+++ Dataset

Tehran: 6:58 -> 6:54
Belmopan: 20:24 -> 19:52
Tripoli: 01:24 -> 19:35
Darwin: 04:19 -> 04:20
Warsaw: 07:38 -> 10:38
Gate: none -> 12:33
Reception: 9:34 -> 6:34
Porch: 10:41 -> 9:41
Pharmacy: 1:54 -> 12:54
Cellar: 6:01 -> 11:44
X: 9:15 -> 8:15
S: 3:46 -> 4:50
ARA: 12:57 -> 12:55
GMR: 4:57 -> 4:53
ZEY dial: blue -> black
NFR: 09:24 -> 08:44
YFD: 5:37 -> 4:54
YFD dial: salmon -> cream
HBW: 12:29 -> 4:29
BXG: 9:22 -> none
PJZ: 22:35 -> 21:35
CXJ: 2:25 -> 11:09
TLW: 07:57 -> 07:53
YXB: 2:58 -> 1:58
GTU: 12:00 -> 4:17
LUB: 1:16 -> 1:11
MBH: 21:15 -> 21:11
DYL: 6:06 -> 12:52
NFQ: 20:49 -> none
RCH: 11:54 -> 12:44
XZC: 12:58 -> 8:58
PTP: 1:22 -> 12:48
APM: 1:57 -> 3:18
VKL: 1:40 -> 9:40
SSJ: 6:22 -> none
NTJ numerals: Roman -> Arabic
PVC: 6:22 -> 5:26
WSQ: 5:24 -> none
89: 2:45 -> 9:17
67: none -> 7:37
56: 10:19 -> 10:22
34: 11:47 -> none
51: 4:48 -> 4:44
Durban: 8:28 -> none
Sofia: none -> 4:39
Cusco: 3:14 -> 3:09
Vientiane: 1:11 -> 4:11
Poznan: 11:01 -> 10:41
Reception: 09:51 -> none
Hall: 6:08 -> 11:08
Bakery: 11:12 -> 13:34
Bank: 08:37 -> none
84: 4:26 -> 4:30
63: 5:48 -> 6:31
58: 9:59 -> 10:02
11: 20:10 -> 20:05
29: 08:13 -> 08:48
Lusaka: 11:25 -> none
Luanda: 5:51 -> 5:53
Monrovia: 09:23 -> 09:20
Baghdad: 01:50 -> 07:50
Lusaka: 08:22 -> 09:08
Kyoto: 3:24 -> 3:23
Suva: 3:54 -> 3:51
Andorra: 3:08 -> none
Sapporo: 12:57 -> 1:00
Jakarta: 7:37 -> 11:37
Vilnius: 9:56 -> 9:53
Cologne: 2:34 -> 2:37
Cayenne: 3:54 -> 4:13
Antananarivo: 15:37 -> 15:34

++++++

### Problem description
Show every line of the listing above that contains the word "Reception", matching case exactly.

### Full answer
Reception: 9:34 -> 6:34
Reception: 09:51 -> none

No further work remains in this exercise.